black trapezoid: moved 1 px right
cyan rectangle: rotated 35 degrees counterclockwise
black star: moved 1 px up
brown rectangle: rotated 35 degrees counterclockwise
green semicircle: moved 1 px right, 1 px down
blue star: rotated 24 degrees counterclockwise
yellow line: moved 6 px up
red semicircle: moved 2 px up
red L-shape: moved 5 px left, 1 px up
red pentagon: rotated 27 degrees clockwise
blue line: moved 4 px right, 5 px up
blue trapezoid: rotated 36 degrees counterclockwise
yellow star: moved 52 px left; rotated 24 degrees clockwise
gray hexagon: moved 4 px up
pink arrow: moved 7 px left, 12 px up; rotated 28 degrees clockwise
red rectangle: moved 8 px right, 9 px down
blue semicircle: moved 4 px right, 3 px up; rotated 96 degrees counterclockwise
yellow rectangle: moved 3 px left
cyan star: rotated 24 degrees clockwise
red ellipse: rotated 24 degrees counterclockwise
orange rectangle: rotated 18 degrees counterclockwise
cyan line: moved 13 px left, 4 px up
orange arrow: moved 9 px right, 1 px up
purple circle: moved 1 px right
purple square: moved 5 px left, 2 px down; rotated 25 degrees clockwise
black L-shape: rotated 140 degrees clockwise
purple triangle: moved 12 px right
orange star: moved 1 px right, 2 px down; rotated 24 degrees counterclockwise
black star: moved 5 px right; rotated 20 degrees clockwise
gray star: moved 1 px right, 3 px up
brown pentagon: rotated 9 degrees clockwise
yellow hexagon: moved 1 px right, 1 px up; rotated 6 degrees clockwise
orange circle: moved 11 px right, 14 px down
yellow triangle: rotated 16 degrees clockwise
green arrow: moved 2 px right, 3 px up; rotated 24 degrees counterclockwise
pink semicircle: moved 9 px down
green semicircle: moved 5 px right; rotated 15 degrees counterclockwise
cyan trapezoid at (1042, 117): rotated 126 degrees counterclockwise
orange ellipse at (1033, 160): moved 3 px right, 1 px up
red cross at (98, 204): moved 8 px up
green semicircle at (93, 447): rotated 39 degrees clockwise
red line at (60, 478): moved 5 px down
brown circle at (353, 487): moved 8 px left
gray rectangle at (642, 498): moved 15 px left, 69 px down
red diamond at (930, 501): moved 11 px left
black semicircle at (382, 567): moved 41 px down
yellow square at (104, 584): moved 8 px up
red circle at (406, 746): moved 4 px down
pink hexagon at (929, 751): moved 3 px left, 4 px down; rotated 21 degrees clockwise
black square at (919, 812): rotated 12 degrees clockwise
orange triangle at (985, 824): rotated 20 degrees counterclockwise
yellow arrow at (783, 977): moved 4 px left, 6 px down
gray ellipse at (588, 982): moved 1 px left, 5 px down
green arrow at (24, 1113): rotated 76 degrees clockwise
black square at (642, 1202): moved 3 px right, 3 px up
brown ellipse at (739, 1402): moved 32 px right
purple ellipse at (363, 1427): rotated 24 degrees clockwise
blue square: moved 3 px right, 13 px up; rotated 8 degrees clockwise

#### [WRITTEN INSTRUCTION]
Copy the data from the start through the line containing "red L-shape: moved 5 px left, 1 px up", with that line included.

#### [EXERCISE ANSWER]
black trapezoid: moved 1 px right
cyan rectangle: rotated 35 degrees counterclockwise
black star: moved 1 px up
brown rectangle: rotated 35 degrees counterclockwise
green semicircle: moved 1 px right, 1 px down
blue star: rotated 24 degrees counterclockwise
yellow line: moved 6 px up
red semicircle: moved 2 px up
red L-shape: moved 5 px left, 1 px up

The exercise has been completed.